> About this task:
Scan the lines below for "buffer" and copy the matches.

[Supplied records — start]

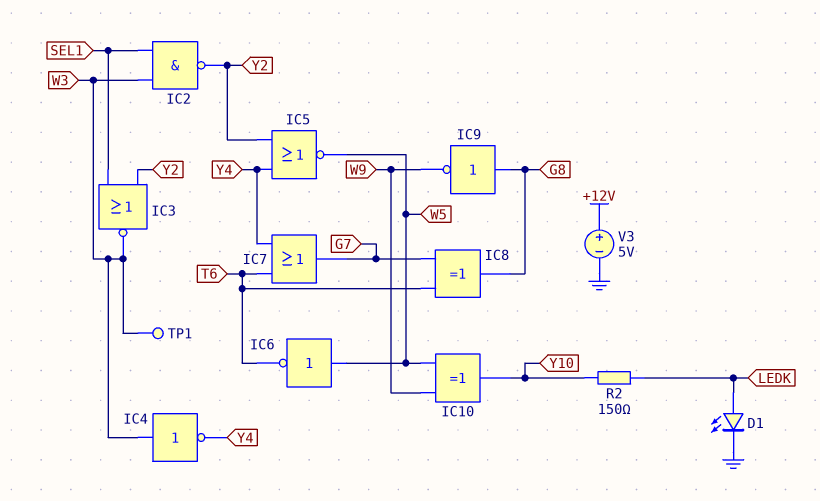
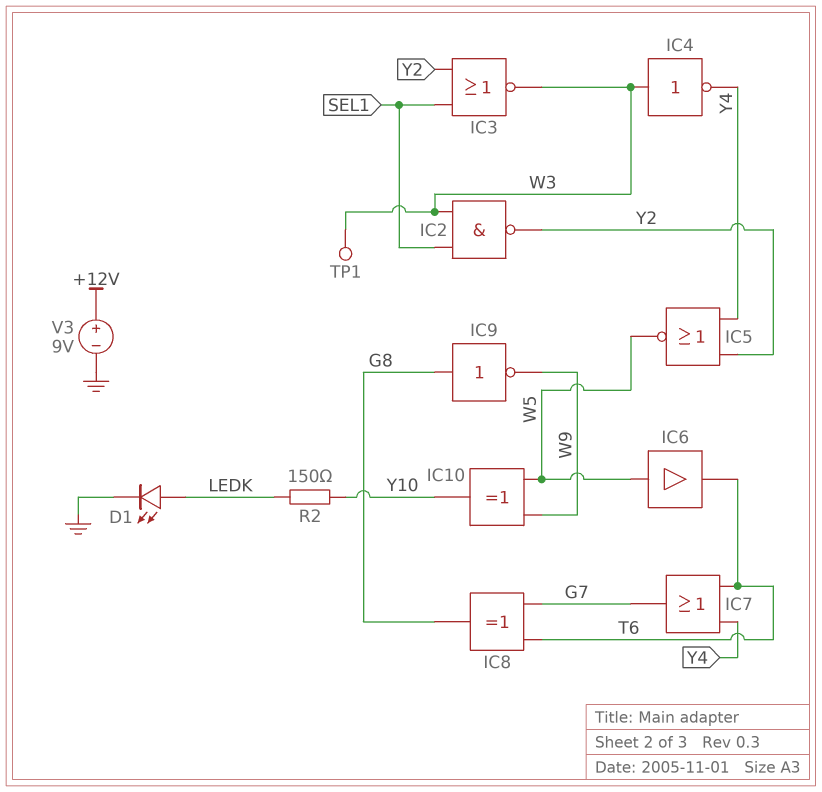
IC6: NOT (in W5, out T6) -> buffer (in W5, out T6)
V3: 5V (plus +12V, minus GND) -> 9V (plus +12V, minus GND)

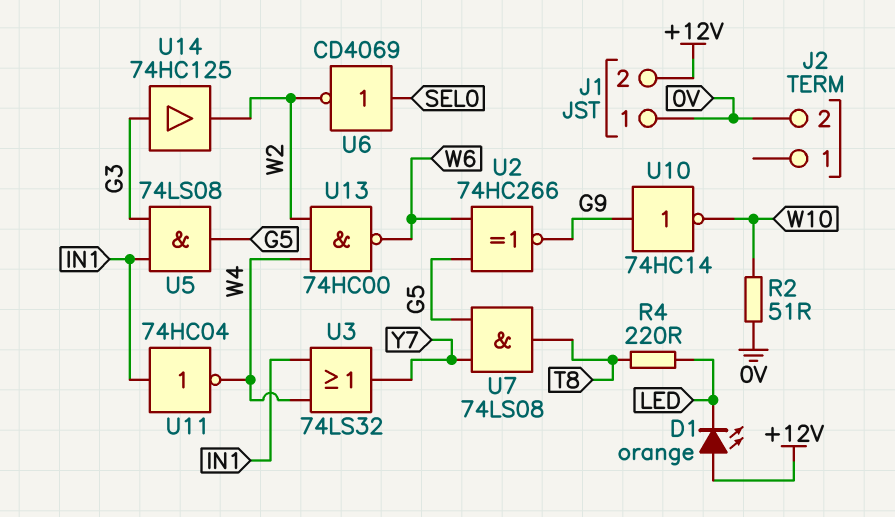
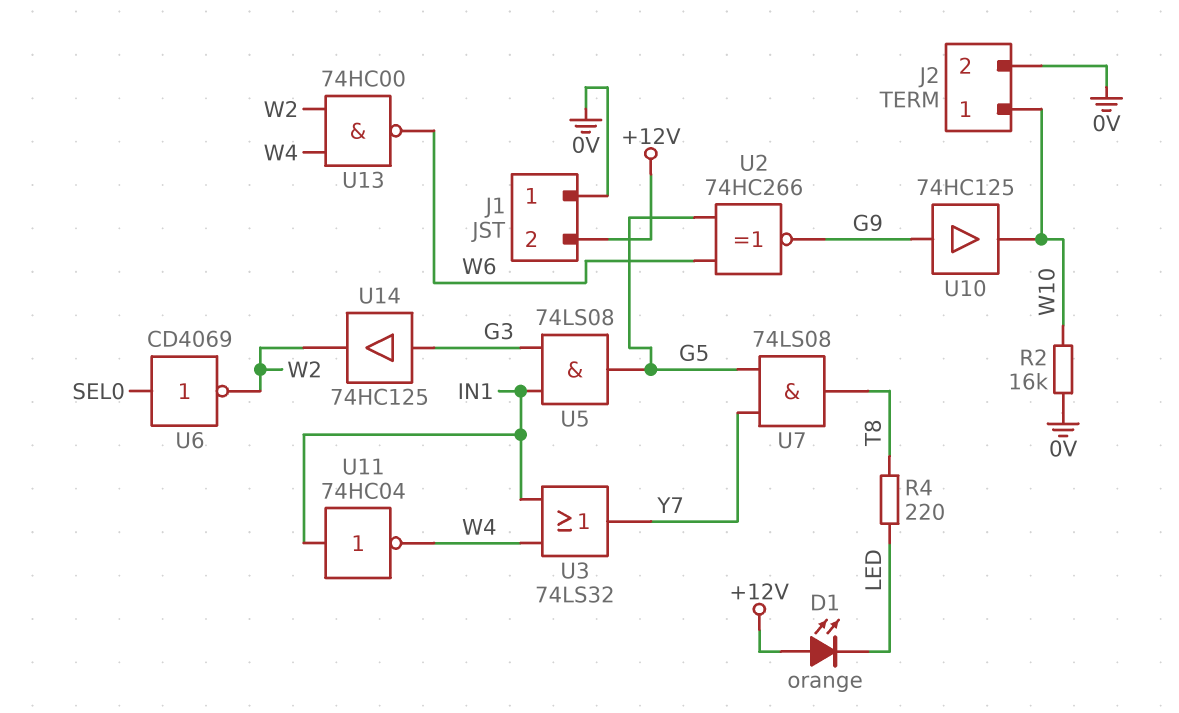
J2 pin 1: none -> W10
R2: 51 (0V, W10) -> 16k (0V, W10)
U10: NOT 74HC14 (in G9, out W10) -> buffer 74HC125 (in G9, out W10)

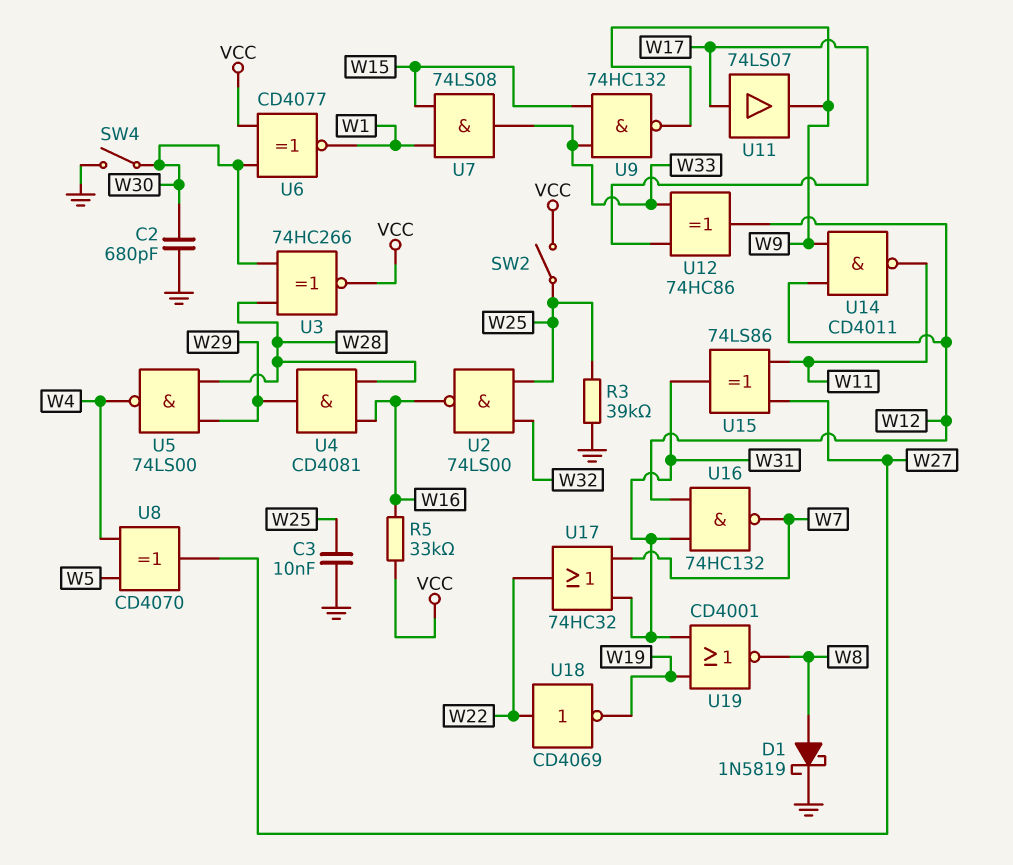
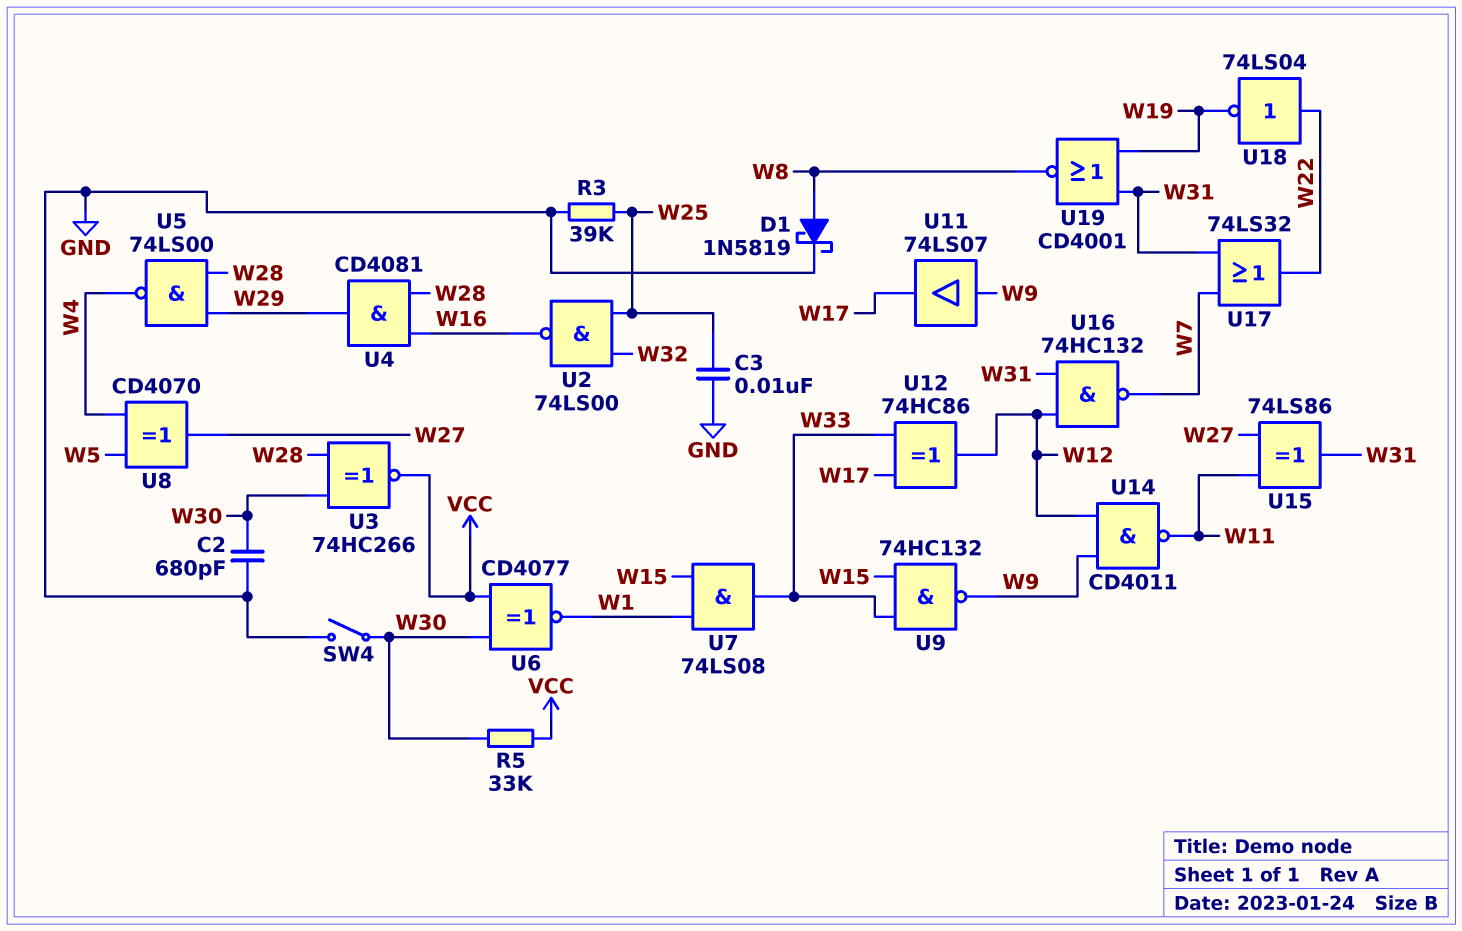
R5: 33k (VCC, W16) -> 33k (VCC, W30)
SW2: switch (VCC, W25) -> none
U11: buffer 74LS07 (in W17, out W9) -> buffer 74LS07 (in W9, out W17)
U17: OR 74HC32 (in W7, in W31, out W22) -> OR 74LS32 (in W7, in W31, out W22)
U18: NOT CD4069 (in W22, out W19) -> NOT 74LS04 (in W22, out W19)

[Supplied records — finish]

> Response:
IC6: NOT (in W5, out T6) -> buffer (in W5, out T6)
U10: NOT 74HC14 (in G9, out W10) -> buffer 74HC125 (in G9, out W10)
U11: buffer 74LS07 (in W17, out W9) -> buffer 74LS07 (in W9, out W17)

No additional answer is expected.